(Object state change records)
***

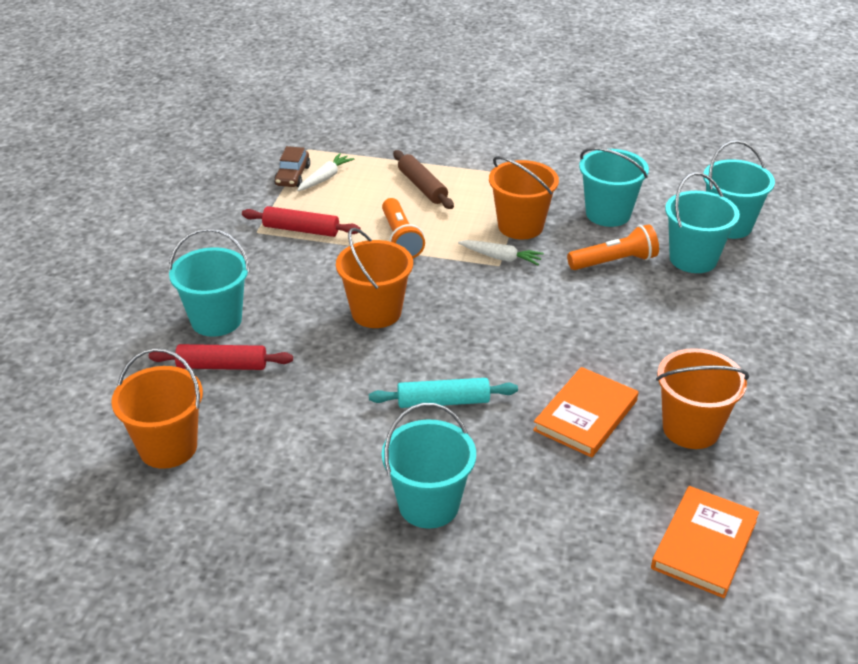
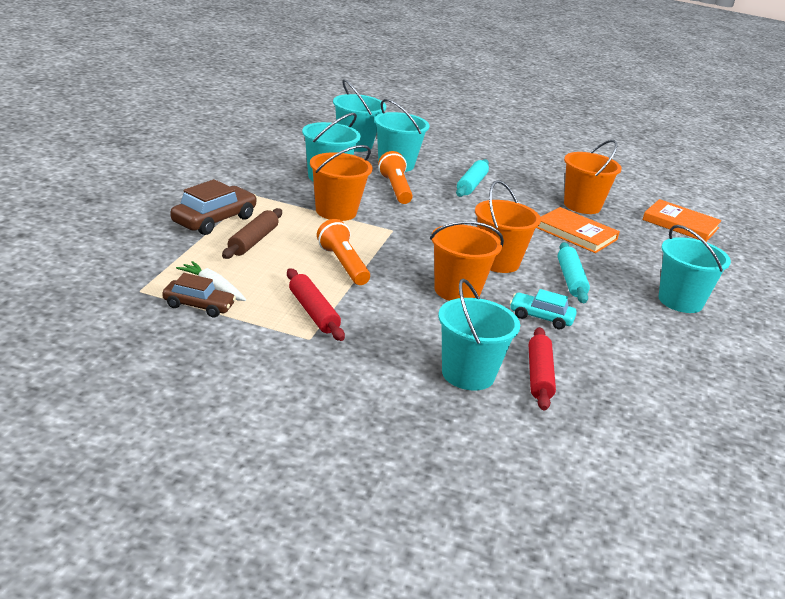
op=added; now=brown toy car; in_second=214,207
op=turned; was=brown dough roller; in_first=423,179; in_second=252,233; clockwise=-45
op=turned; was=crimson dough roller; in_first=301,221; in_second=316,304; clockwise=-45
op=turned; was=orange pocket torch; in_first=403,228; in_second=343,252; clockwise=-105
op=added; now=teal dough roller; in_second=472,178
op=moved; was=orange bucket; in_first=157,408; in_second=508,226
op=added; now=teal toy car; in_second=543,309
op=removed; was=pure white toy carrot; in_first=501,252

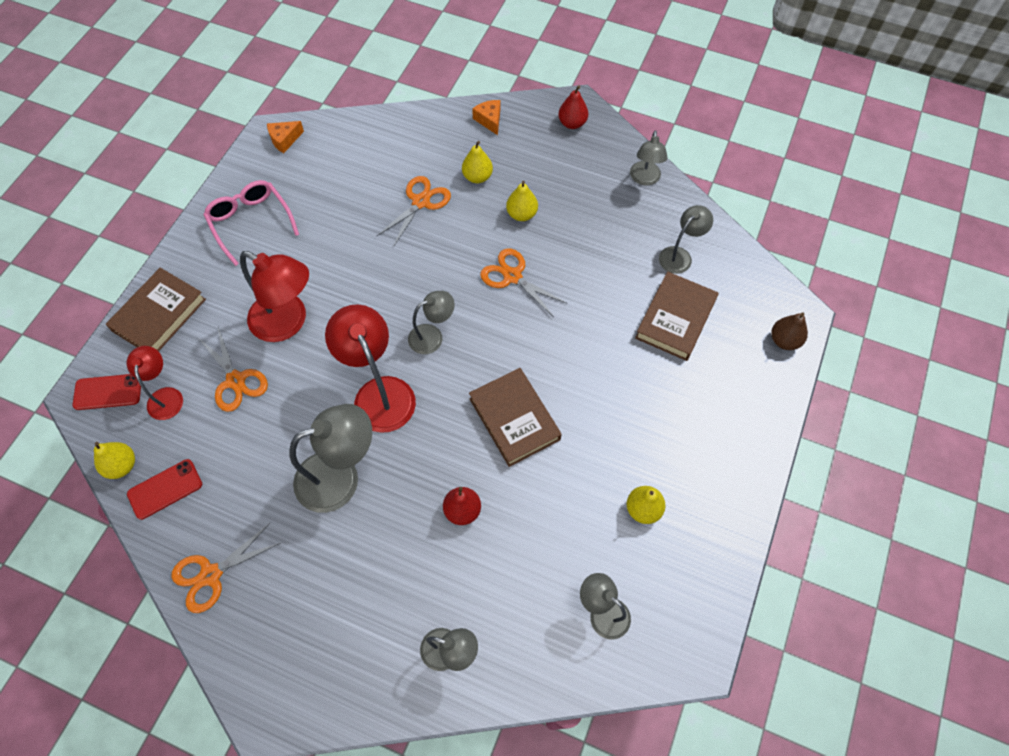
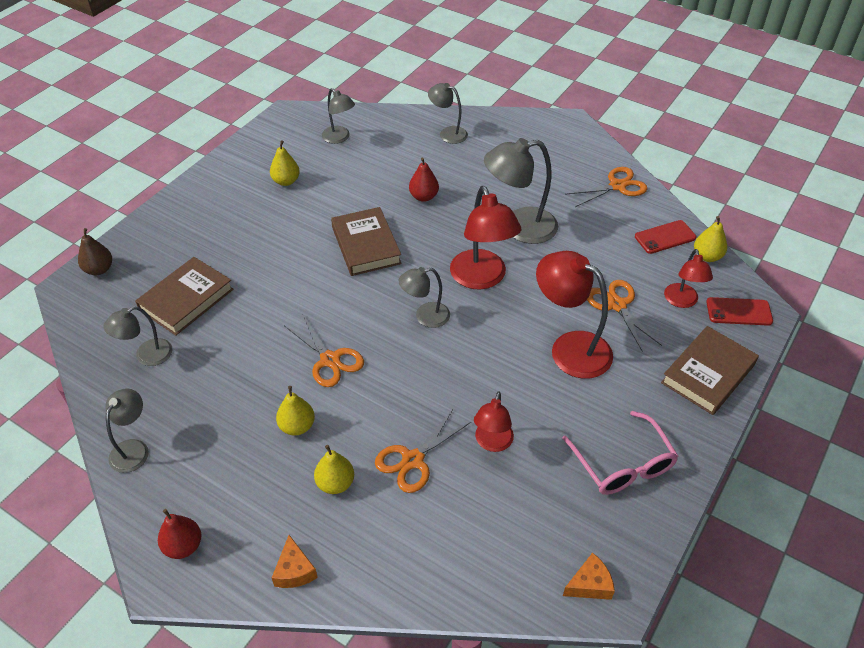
op=added; now=crimson reading lamp; in_second=494,421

***

Repeat each entry exactly as given; no pictures belong in the copy.

◆ **EXERCISE RESULT**:
op=added; now=brown toy car; in_second=214,207
op=turned; was=brown dough roller; in_first=423,179; in_second=252,233; clockwise=-45
op=turned; was=crimson dough roller; in_first=301,221; in_second=316,304; clockwise=-45
op=turned; was=orange pocket torch; in_first=403,228; in_second=343,252; clockwise=-105
op=added; now=teal dough roller; in_second=472,178
op=moved; was=orange bucket; in_first=157,408; in_second=508,226
op=added; now=teal toy car; in_second=543,309
op=removed; was=pure white toy carrot; in_first=501,252

op=added; now=crimson reading lamp; in_second=494,421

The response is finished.